# WHAT YOU WILL DO:
Because the images are not wanted, restate every line below word for word without them.

# RECORDED DATA:
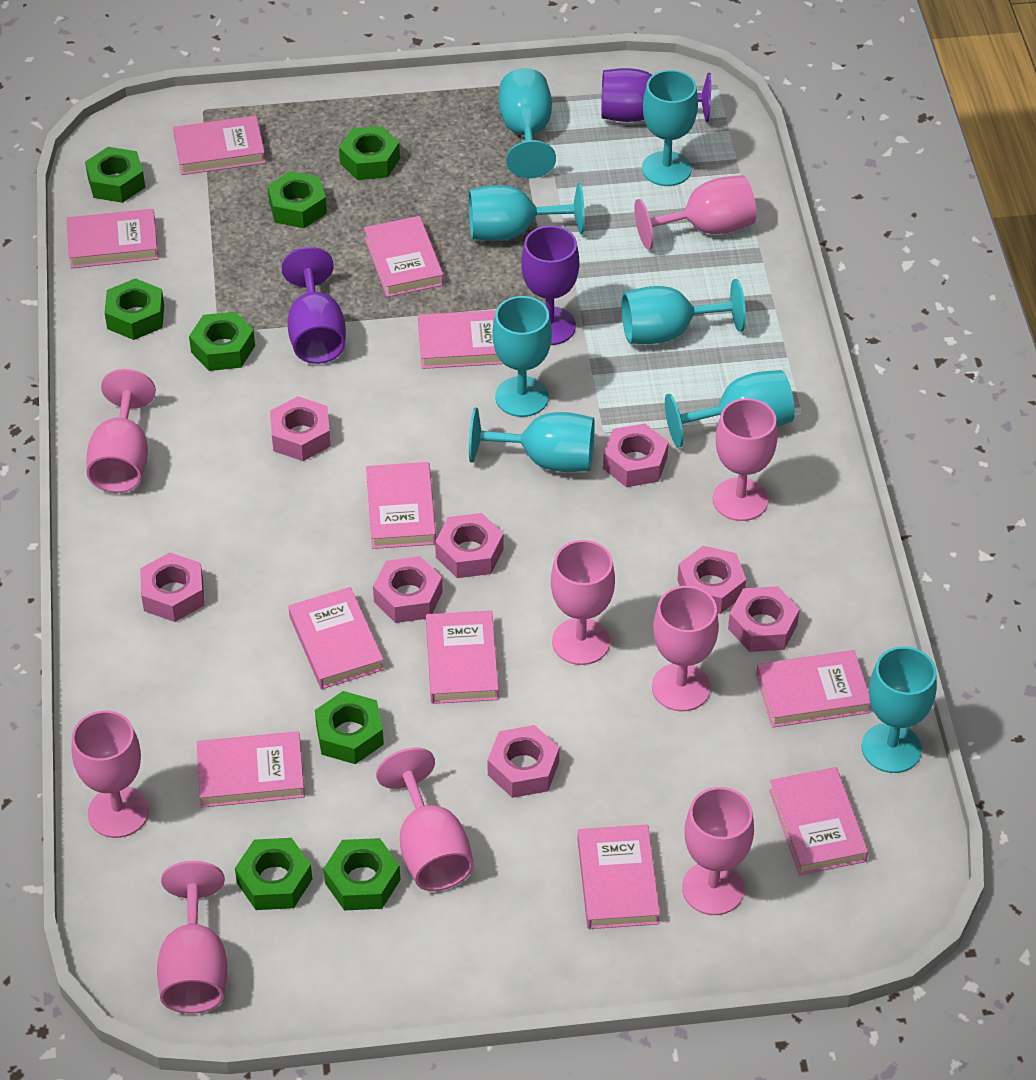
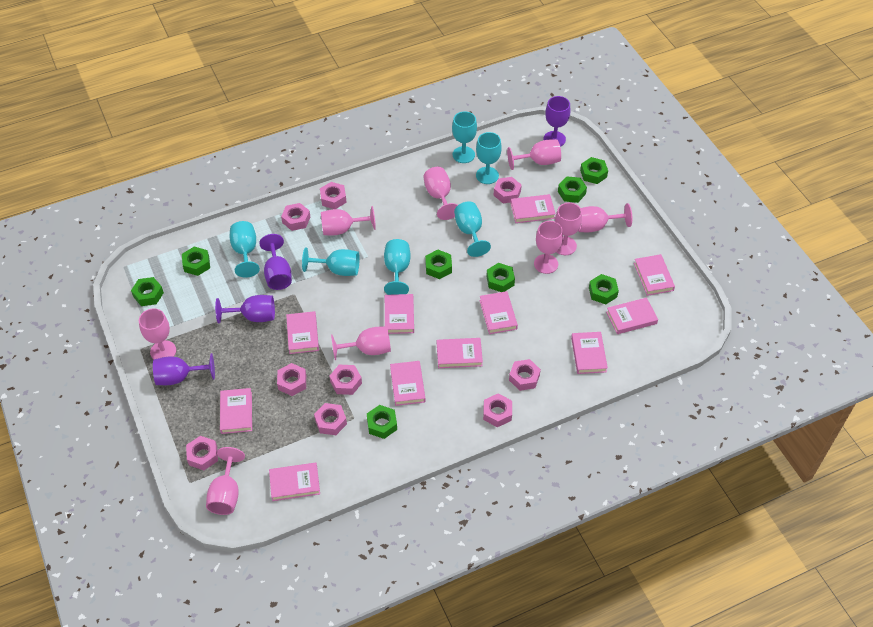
pink nut: 8 -> 9
purple goblet: 3 -> 4
turquoise goblet: 8 -> 6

# SOLUTION FOR THIS TASK:
pink nut: 8 -> 9
purple goblet: 3 -> 4
turquoise goblet: 8 -> 6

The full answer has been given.